## Goal of the exercise
Write out the line with "camera: 75 degrees left, 5 degrees up" and every later line through the end of the data below, exactly as given, with no pictures in the copy.

## Material provided

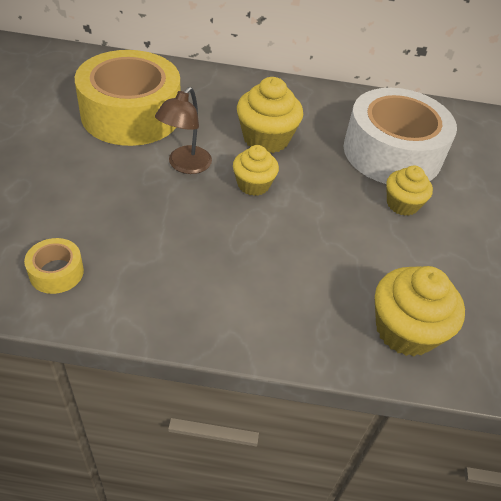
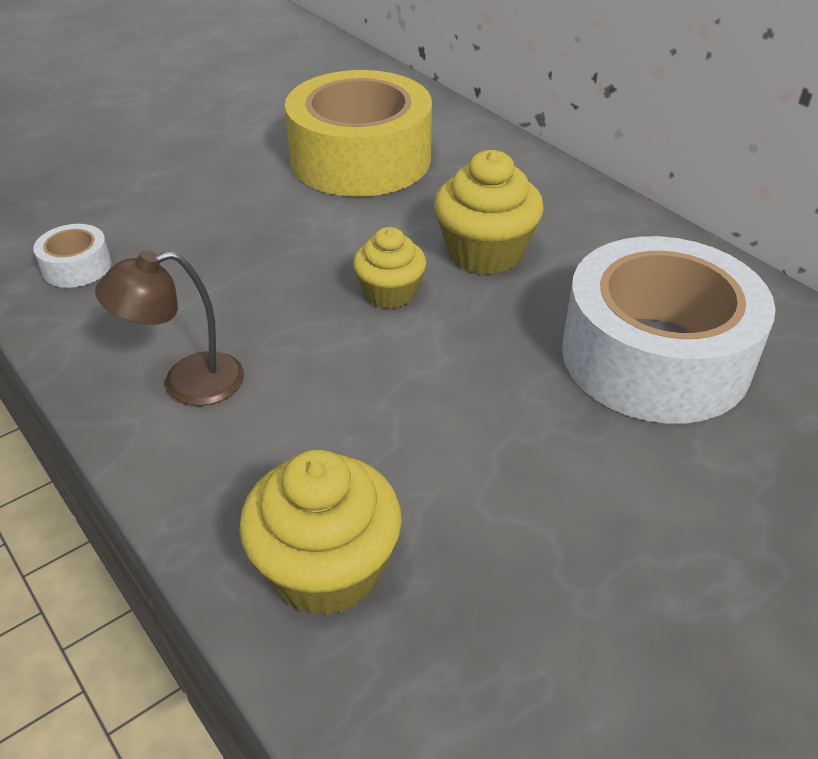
camera: 50 degrees right, 5 degrees down
(56, 272) = (77, 267): yellow tape -> white tape
(185, 165) = (341, 234): brown lamp -> brown lamp (187, 383)
(402, 204) = (566, 425): yellow cupcake -> none

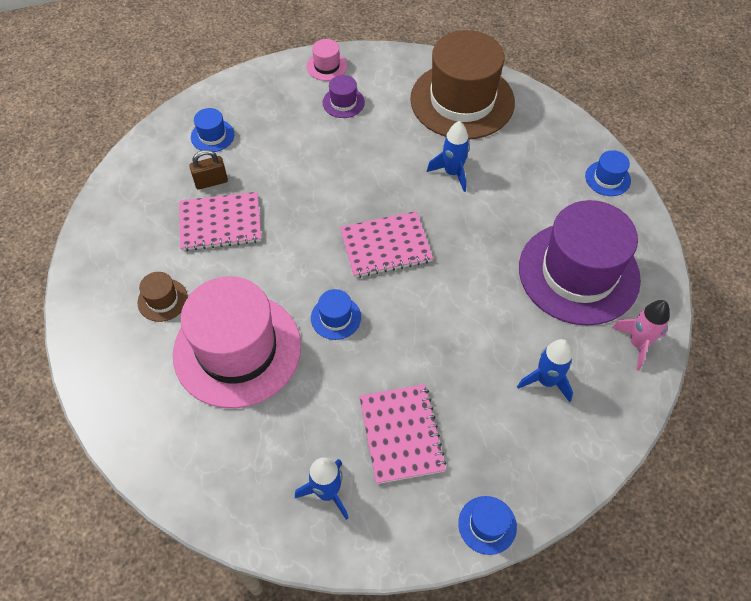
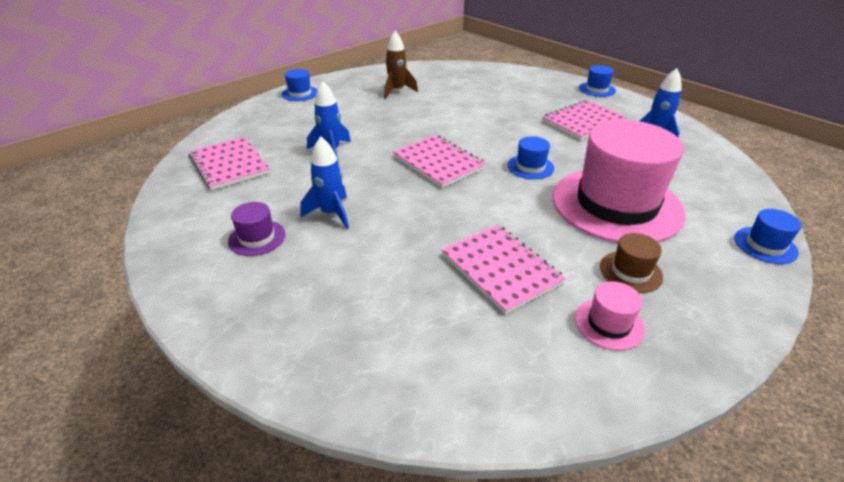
camera: 115 degrees left, 20 degrees down
(211, 182) = (450, 302): brown padlock -> none
(212, 136) = (370, 336): blue hat -> blue hat (765, 245)
(326, 66) = (187, 272): pink hat -> pink hat (609, 324)
(462, 101) = (229, 165): brown hat -> pink notebook
(546, 381) = (489, 88): blue rocket -> blue rocket (331, 213)
(578, 273) = (397, 91): purple hat -> brown rocket
(637, 343) = (435, 70): pink rocket -> none

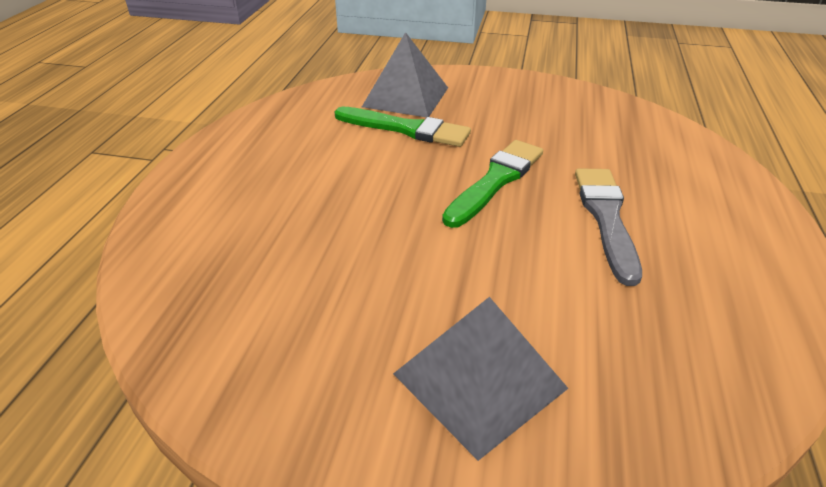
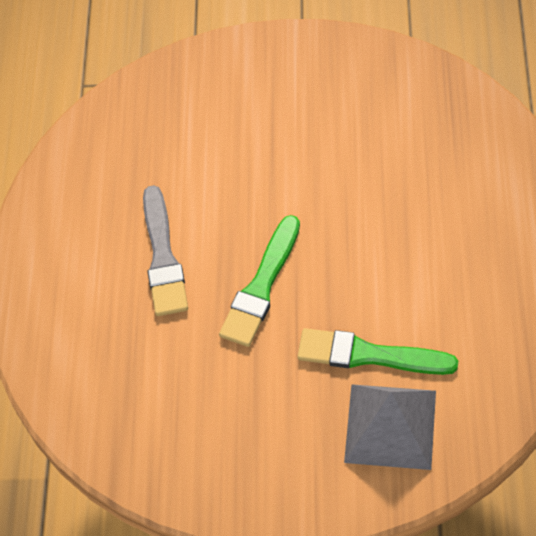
camera: 175 degrees right, 20 degrees up
(480, 380) = (249, 98): grey pyramid -> none

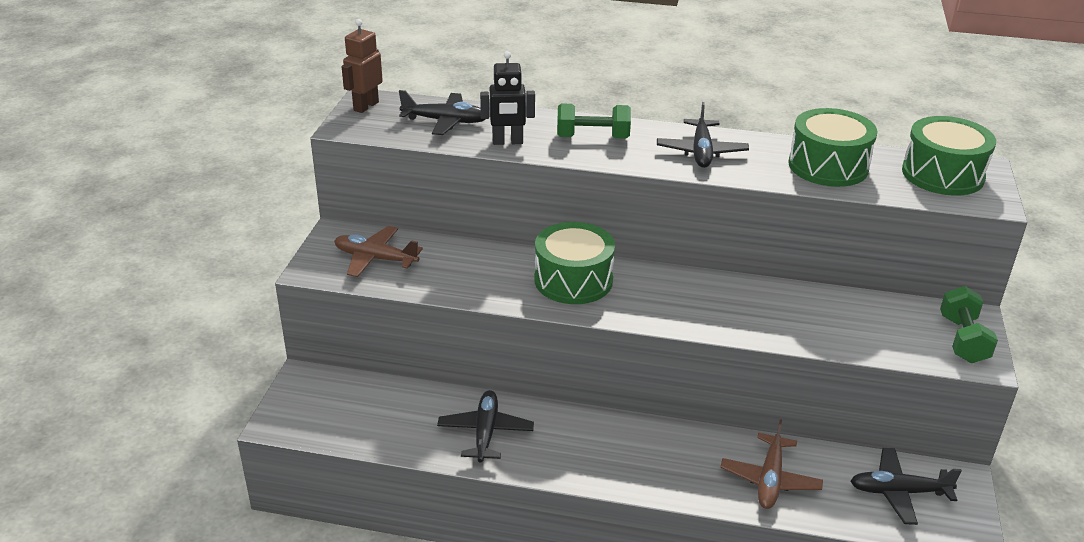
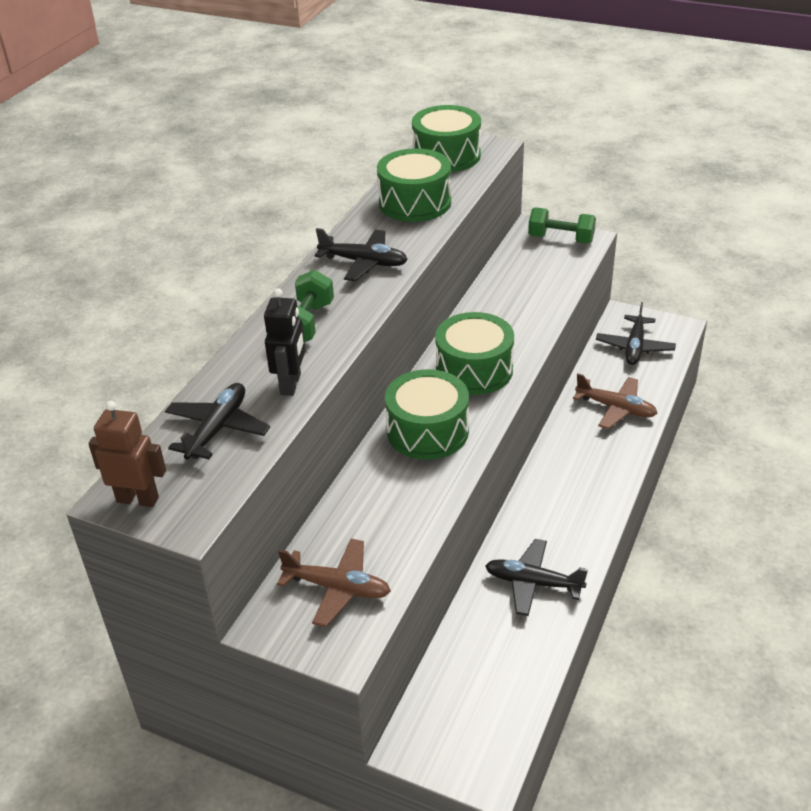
camera: 75 degrees left, 5 degrees up
(365, 106) = (138, 499): brown robot -> brown robot turned 150 degrees clockwise
(375, 258) = (338, 588): brown plane -> brown plane turned 105 degrees counterclockwise
(676, 298) = (474, 370): none -> green drum

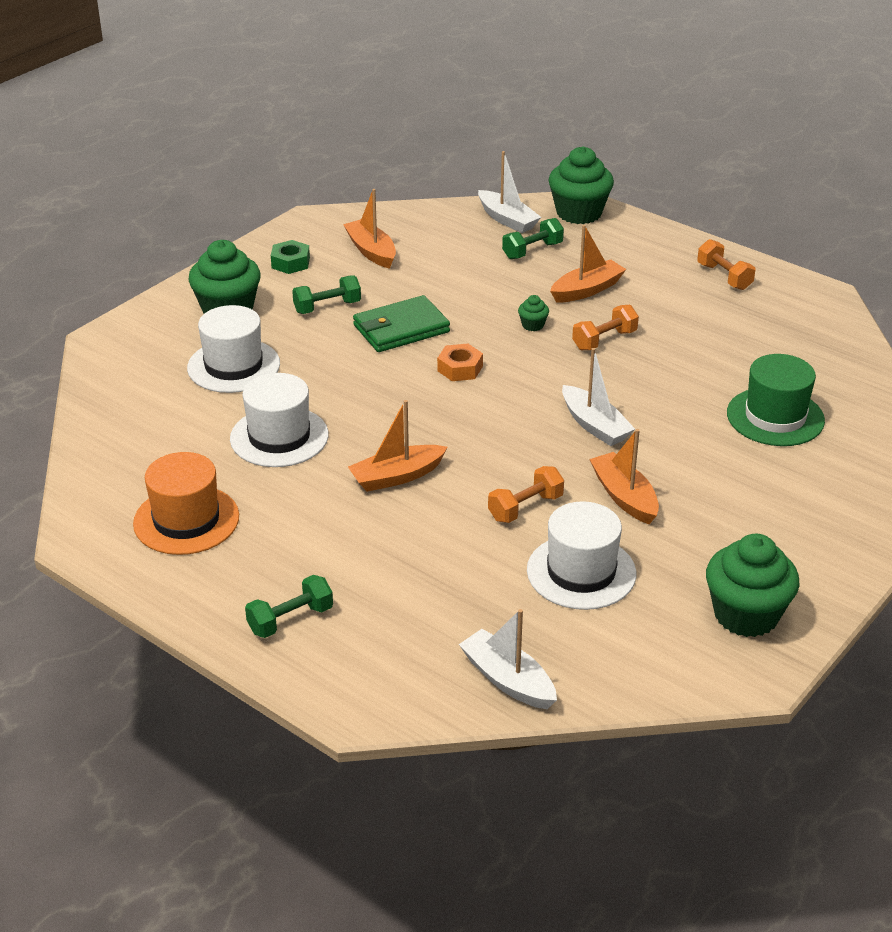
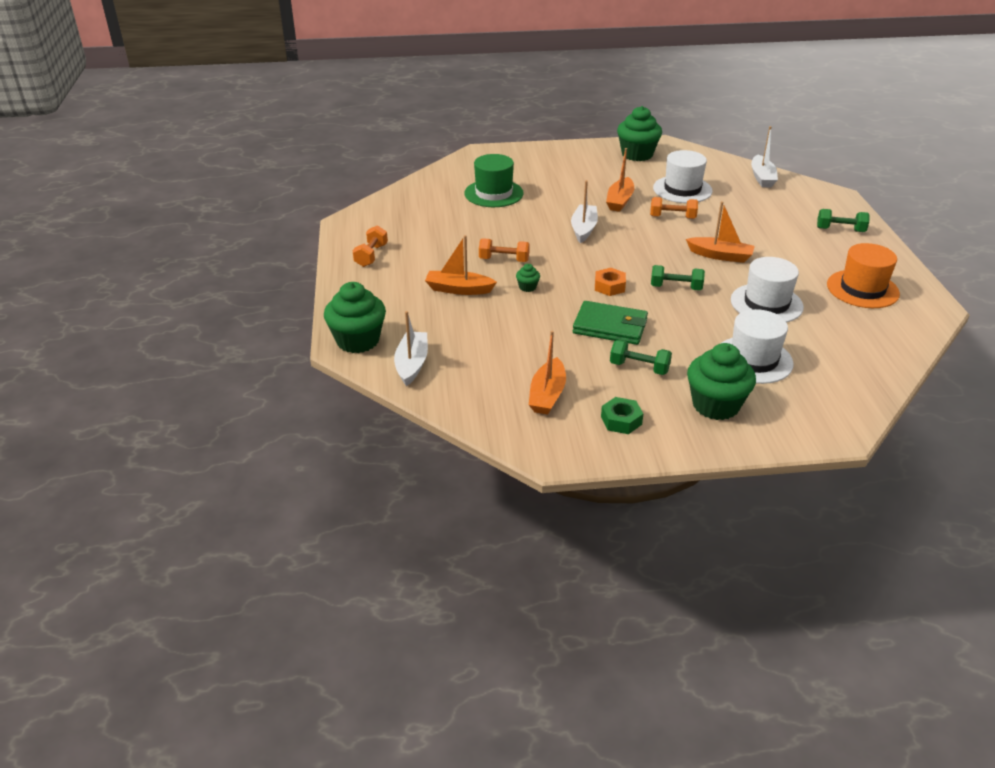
camera: 135 degrees left, 0 degrees up
(532, 251) = (441, 331): green dumbbell -> green dumbbell (676, 287)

## Task response
camera: 75 degrees left, 5 degrees up
(365, 106) = (138, 499): brown robot -> brown robot turned 150 degrees clockwise
(375, 258) = (338, 588): brown plane -> brown plane turned 105 degrees counterclockwise
(676, 298) = (474, 370): none -> green drum

camera: 135 degrees left, 0 degrees up
(532, 251) = (441, 331): green dumbbell -> green dumbbell (676, 287)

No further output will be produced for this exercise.